In the material below, take the part that opens with the line containing "Yes, it is." and closes with the line containing "Locate an element", and give it as a JSON list of strings, one string per line, with blank lines left out.

DATA LISTING —
□ □ □ □
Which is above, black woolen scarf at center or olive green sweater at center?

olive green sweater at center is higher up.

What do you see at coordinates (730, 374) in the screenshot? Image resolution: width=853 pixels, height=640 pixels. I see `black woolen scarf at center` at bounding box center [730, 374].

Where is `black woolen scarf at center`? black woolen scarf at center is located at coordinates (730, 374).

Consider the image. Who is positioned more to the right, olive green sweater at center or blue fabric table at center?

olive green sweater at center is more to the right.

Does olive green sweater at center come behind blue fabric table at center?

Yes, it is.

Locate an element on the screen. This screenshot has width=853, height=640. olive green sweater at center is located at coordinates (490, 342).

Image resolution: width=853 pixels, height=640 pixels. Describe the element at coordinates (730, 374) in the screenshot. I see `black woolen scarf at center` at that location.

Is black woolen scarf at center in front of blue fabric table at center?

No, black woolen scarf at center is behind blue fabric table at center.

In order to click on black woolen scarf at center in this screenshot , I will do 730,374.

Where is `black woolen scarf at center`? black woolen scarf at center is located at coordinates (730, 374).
□ □ □ □
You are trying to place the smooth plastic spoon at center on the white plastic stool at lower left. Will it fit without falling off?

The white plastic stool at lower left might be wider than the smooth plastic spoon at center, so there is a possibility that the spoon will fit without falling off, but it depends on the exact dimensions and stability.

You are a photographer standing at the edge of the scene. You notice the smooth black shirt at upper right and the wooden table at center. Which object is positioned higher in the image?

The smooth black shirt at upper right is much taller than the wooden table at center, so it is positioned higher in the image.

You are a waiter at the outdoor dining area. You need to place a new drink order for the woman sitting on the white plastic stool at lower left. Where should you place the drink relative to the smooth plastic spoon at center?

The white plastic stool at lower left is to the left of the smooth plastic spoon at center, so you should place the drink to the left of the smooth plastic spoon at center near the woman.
□ □ □ □
WRITTEN RESPONSE —
[
  "Yes, it is.",
  "Locate an element on the screen. This screenshot has width=853, height=640. olive green sweater at center is located at coordinates (490, 342)."
]